What is needed
Restate word for word every line from the top of the data below down through the line that holds "Orno SSD: [205,516,250,548]".

(Items from a dataset)
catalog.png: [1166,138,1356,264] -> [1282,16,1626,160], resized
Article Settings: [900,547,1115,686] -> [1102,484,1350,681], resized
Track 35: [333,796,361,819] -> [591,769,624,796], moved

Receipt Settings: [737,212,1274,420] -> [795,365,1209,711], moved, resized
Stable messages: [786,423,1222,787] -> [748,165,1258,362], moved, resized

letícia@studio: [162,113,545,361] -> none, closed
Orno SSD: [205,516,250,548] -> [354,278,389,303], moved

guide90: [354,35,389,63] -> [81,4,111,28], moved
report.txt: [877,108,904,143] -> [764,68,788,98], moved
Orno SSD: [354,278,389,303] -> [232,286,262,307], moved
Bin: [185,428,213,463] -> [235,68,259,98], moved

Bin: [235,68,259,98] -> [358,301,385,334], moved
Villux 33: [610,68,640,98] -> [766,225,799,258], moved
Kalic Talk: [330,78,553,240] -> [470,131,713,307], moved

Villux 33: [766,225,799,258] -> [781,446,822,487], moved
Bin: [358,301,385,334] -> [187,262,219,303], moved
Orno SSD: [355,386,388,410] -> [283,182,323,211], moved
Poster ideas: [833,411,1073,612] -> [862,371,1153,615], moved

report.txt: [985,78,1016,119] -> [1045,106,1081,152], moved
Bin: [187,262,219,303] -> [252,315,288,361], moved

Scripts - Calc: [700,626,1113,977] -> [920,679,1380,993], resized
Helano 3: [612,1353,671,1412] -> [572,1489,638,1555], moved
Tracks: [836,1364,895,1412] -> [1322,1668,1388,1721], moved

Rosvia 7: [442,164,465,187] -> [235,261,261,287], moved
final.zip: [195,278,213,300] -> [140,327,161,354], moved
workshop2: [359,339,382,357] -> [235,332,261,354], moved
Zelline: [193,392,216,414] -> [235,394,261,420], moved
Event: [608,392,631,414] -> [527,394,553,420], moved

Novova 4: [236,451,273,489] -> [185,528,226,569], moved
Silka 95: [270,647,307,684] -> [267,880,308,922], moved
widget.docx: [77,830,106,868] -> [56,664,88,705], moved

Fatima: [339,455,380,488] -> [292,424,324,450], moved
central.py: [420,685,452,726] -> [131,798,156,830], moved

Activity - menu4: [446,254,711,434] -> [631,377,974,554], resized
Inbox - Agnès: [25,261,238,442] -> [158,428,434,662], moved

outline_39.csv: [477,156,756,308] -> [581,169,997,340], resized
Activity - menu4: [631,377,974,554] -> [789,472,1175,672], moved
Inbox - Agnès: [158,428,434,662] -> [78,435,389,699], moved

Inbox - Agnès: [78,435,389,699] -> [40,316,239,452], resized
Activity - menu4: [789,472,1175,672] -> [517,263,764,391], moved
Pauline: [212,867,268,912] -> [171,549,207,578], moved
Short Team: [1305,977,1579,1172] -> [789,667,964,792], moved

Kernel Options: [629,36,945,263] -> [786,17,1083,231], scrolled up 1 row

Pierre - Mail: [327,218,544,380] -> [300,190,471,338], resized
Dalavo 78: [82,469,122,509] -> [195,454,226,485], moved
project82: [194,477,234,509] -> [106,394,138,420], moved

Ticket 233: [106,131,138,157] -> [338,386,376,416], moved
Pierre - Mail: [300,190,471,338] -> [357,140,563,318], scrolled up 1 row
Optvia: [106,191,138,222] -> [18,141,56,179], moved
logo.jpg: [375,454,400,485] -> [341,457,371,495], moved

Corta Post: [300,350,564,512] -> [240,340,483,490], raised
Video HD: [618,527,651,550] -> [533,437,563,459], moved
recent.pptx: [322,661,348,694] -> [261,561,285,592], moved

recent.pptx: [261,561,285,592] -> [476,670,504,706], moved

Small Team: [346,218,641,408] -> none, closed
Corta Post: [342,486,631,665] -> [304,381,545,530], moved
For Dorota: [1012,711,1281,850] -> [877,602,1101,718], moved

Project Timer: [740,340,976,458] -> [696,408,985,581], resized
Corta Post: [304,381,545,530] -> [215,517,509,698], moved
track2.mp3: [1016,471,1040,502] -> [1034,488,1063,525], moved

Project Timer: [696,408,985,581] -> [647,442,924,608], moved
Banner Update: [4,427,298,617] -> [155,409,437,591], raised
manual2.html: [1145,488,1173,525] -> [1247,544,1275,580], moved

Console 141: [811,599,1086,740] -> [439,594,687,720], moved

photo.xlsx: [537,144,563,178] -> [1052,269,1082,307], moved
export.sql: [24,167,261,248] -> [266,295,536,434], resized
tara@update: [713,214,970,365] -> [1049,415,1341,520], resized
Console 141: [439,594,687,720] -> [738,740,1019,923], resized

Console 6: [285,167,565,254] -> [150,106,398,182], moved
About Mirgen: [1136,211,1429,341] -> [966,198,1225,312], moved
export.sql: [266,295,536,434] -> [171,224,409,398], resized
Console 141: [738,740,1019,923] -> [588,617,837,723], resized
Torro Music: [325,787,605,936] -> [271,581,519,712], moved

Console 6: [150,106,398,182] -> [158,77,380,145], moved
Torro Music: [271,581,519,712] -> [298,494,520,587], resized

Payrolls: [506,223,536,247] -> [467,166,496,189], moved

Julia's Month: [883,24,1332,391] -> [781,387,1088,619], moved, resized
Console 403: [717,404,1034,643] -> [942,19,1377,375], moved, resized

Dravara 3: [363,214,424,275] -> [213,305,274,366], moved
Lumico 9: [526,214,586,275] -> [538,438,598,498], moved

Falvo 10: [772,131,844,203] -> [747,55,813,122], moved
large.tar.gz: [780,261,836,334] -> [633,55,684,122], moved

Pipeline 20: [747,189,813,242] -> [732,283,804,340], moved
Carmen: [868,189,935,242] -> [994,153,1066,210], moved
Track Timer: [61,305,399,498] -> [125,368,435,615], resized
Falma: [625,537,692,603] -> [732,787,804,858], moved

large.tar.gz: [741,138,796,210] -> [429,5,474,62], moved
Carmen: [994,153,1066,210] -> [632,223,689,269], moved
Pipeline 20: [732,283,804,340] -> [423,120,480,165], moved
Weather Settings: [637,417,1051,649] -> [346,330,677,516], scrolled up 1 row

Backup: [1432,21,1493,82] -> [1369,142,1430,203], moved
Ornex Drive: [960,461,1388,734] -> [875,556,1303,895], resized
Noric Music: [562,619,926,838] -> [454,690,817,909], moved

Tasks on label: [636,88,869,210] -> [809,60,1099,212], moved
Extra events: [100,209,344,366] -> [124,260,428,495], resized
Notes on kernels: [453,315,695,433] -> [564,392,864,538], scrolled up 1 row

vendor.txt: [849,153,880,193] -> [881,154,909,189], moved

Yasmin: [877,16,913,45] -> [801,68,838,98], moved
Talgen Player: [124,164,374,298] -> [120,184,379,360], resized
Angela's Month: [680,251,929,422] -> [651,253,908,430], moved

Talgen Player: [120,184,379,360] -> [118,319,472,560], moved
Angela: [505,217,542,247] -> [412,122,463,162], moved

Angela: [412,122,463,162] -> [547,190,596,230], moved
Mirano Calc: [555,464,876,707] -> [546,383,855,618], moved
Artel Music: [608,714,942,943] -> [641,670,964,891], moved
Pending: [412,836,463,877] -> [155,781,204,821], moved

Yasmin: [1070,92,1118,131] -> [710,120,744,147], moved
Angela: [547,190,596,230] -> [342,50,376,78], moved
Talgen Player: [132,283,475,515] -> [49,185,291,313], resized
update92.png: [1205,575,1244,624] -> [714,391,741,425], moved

Answer section
catalog.png: [1166,138,1356,264] -> [1282,16,1626,160], resized
Article Settings: [900,547,1115,686] -> [1102,484,1350,681], resized
Track 35: [333,796,361,819] -> [591,769,624,796], moved

Receipt Settings: [737,212,1274,420] -> [795,365,1209,711], moved, resized
Stable messages: [786,423,1222,787] -> [748,165,1258,362], moved, resized

letícia@studio: [162,113,545,361] -> none, closed
Orno SSD: [205,516,250,548] -> [354,278,389,303], moved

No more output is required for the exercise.